Material shown
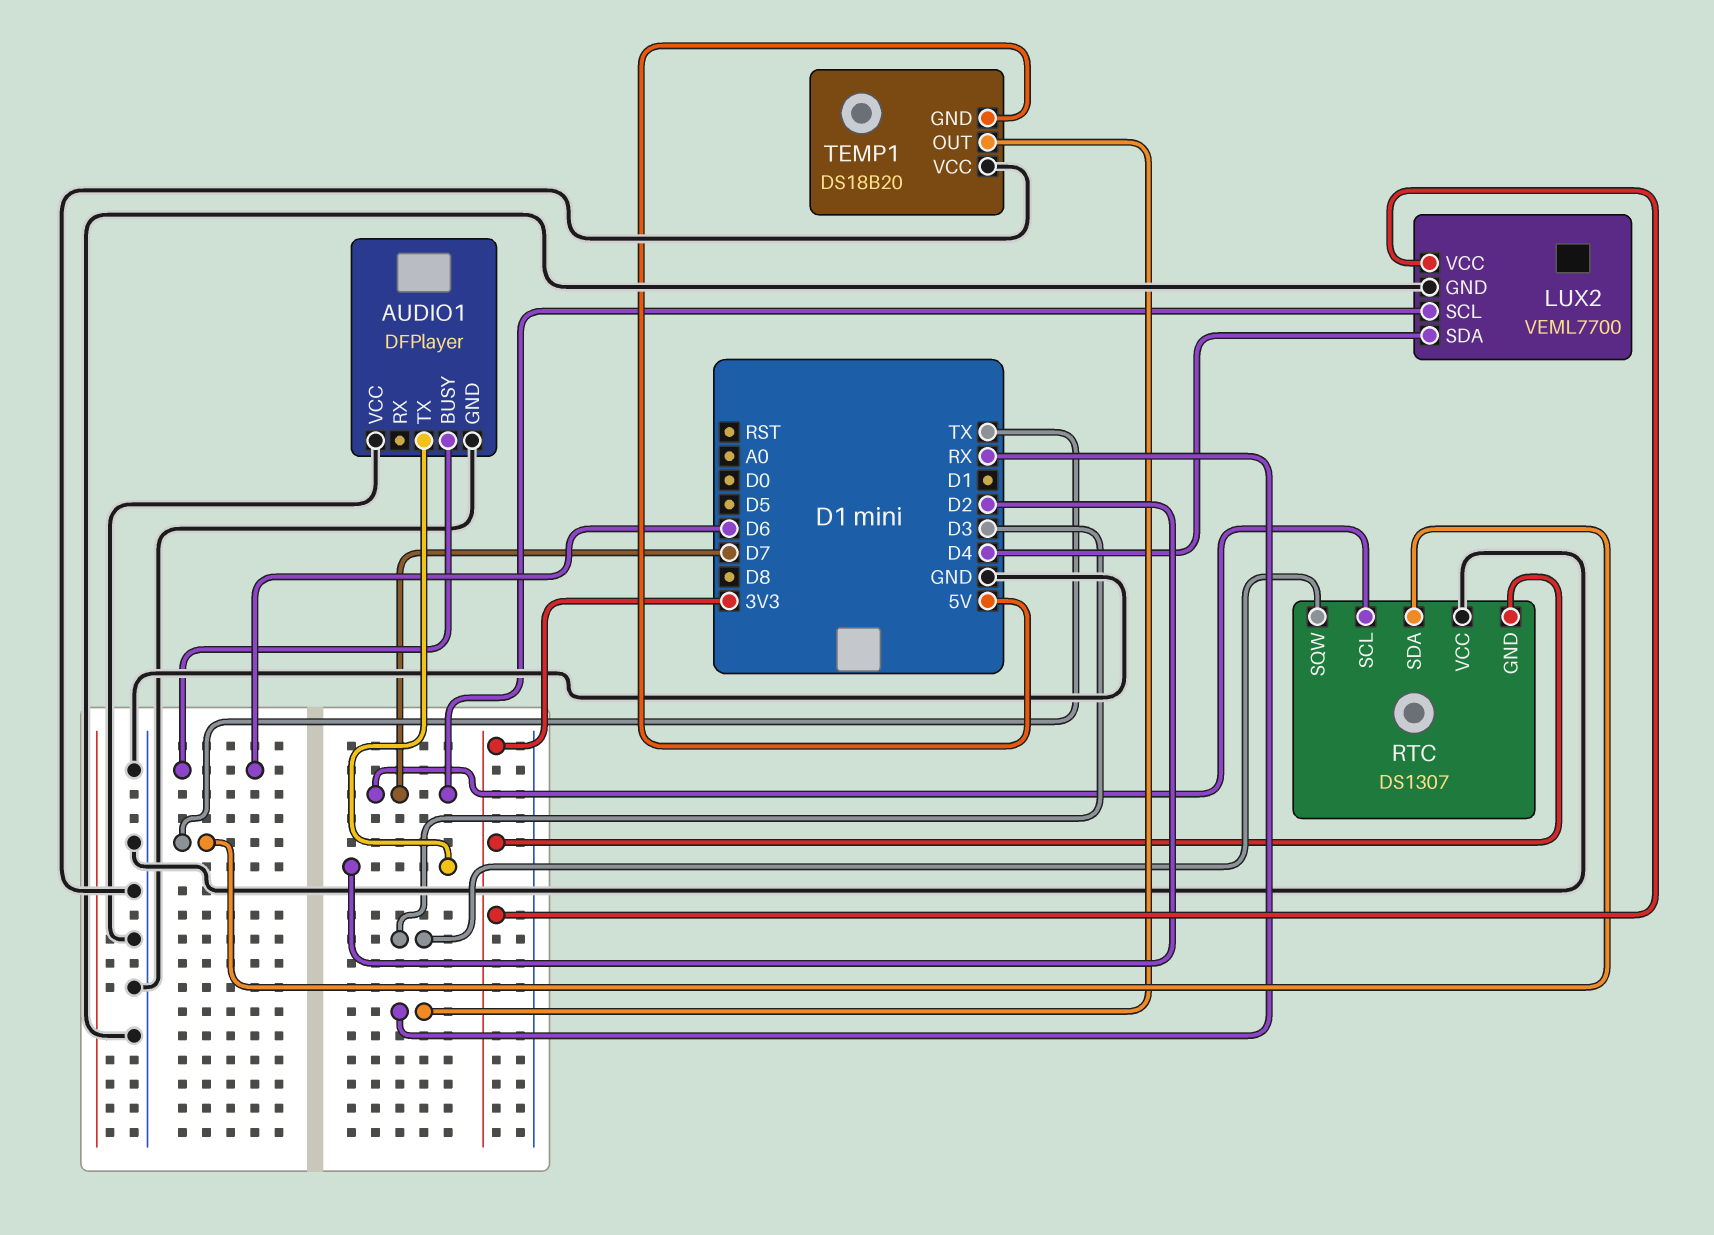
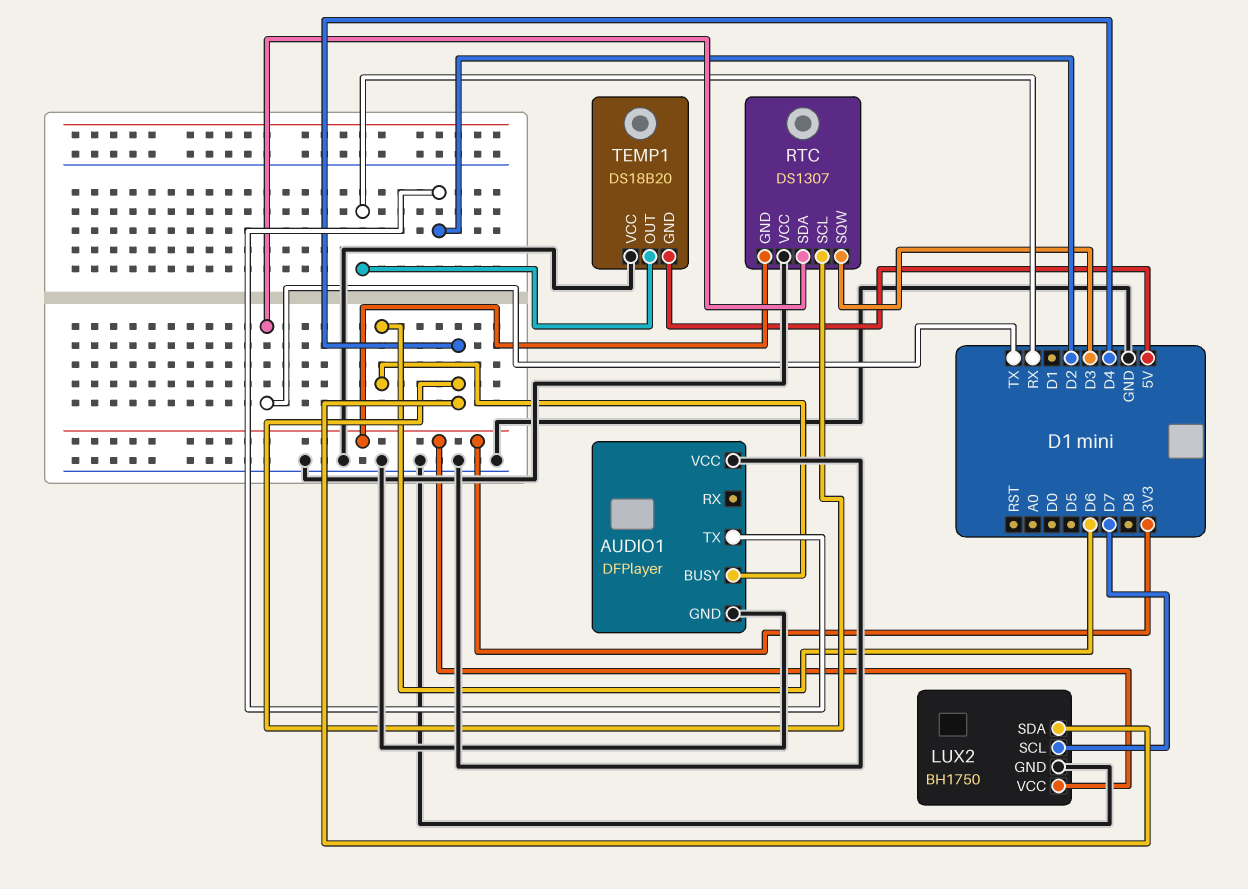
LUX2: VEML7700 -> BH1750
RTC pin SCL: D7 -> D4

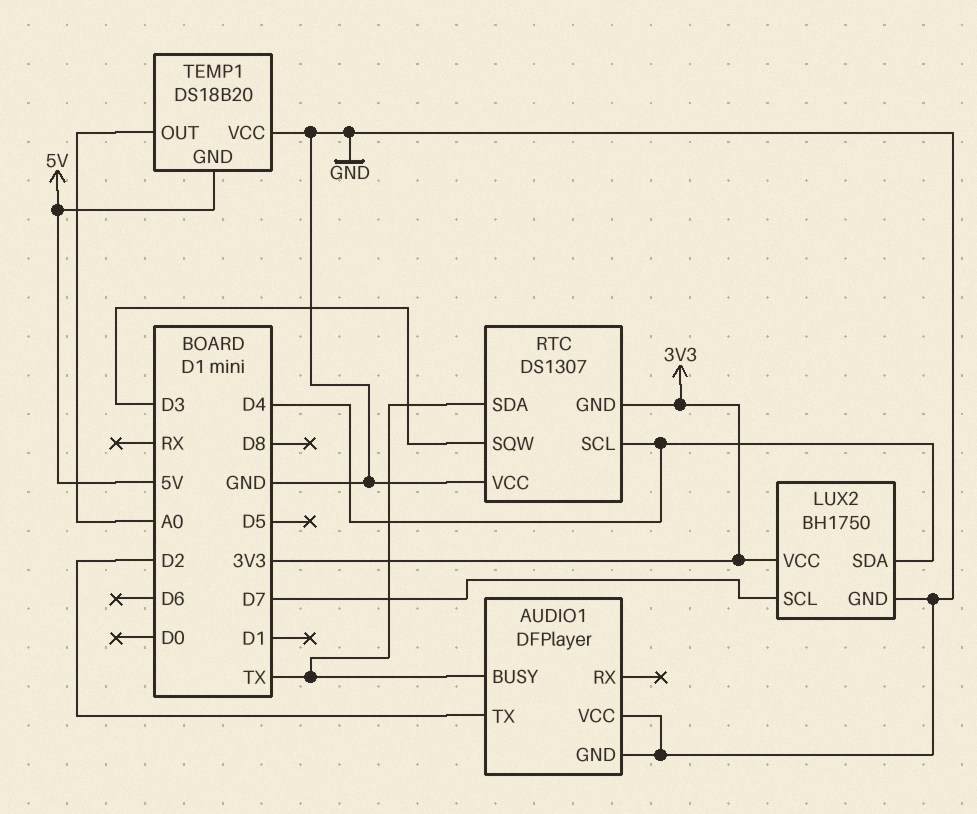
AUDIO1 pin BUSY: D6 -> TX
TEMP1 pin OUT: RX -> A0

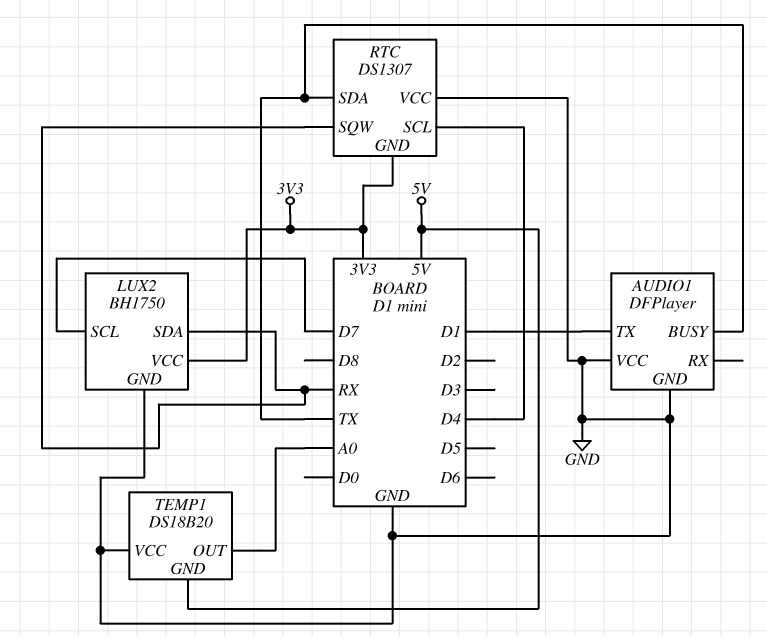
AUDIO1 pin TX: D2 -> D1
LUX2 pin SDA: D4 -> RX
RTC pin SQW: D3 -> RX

Directions for this task
Quote the data above in full, leaving out the pictures it holds.

Reply
LUX2: VEML7700 -> BH1750
RTC pin SCL: D7 -> D4

AUDIO1 pin BUSY: D6 -> TX
TEMP1 pin OUT: RX -> A0

AUDIO1 pin TX: D2 -> D1
LUX2 pin SDA: D4 -> RX
RTC pin SQW: D3 -> RX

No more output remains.